* **Exercise details**
Update the part of the data that opens with the line containing "headset [507, 101]" and closes with the end of the data, changing "clutch" to "lantern" and leaving everything else as it is.

* **Dataset records**
* * *

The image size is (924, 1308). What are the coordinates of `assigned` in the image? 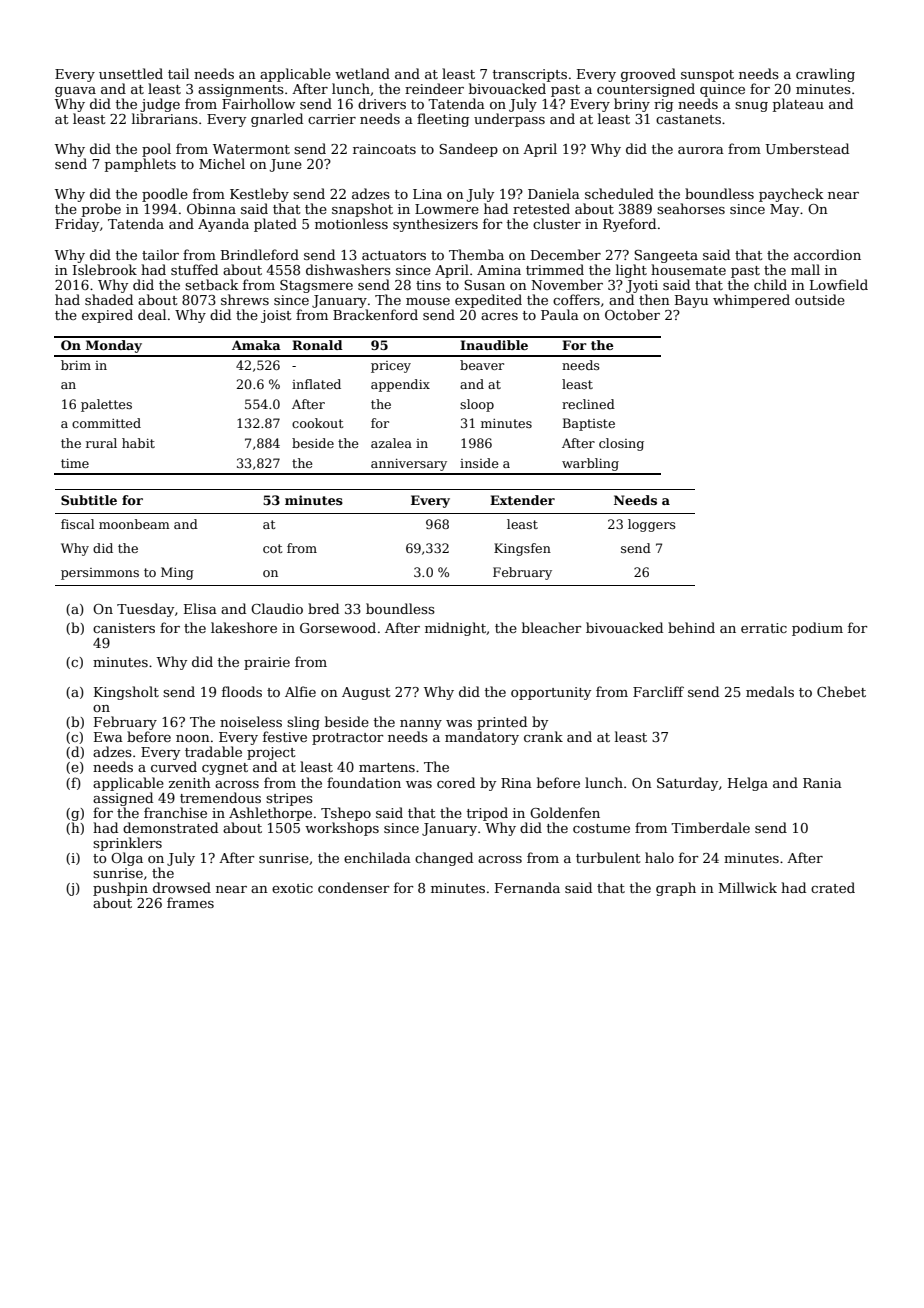 It's located at (123, 799).
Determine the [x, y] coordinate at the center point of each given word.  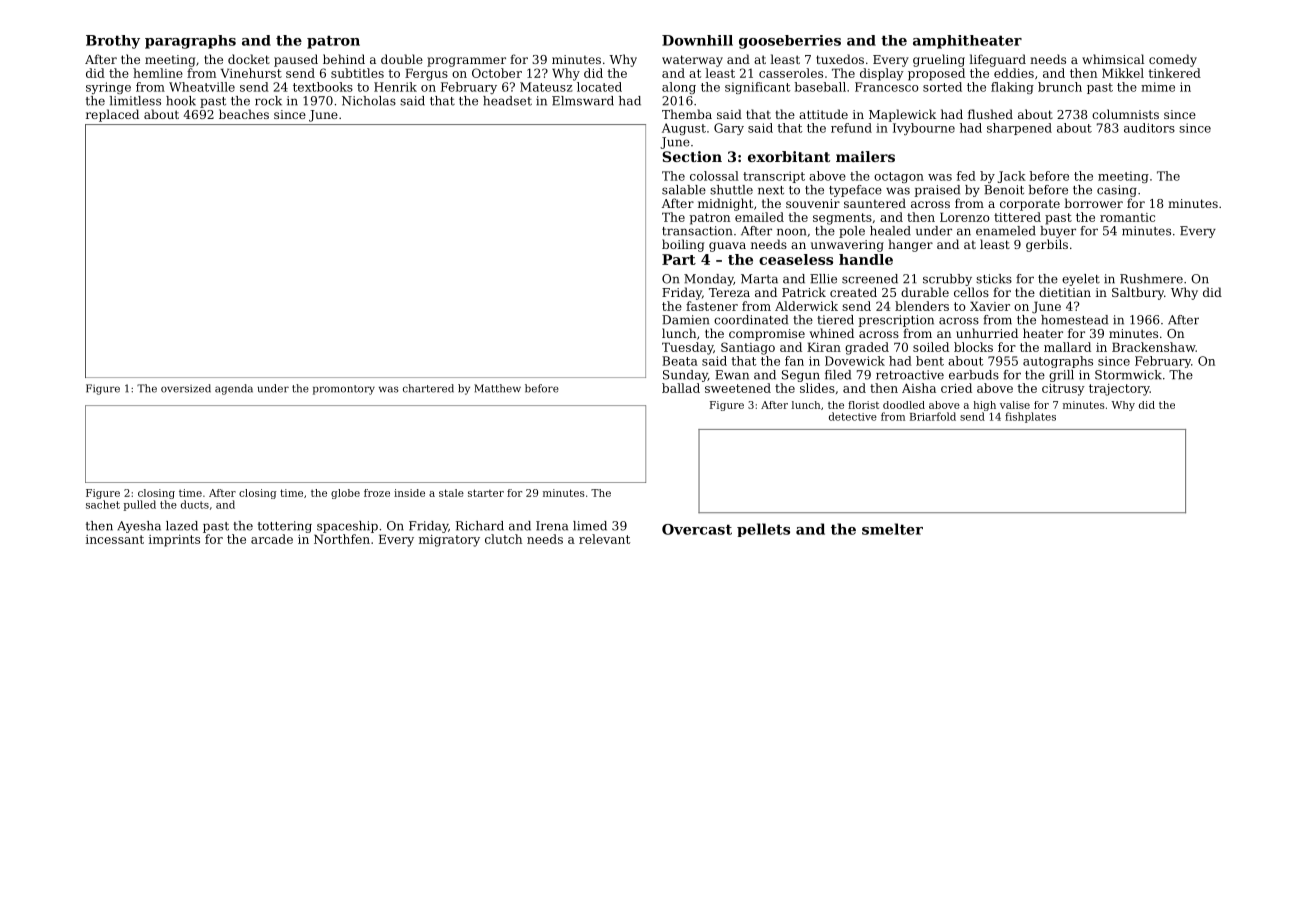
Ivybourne [924, 129]
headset [507, 101]
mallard [1067, 347]
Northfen [342, 539]
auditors [1149, 128]
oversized [186, 388]
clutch [503, 539]
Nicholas [369, 101]
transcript [774, 177]
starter [486, 493]
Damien [685, 320]
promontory [344, 390]
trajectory [1119, 390]
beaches [244, 114]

* * *

* **The response**
headset [507, 101]
mallard [1067, 347]
Northfen [342, 539]
auditors [1149, 128]
oversized [186, 388]
lantern [503, 539]
Nicholas [369, 101]
transcript [774, 177]
starter [486, 493]
Damien [685, 320]
promontory [344, 390]
trajectory [1119, 390]
beaches [244, 114]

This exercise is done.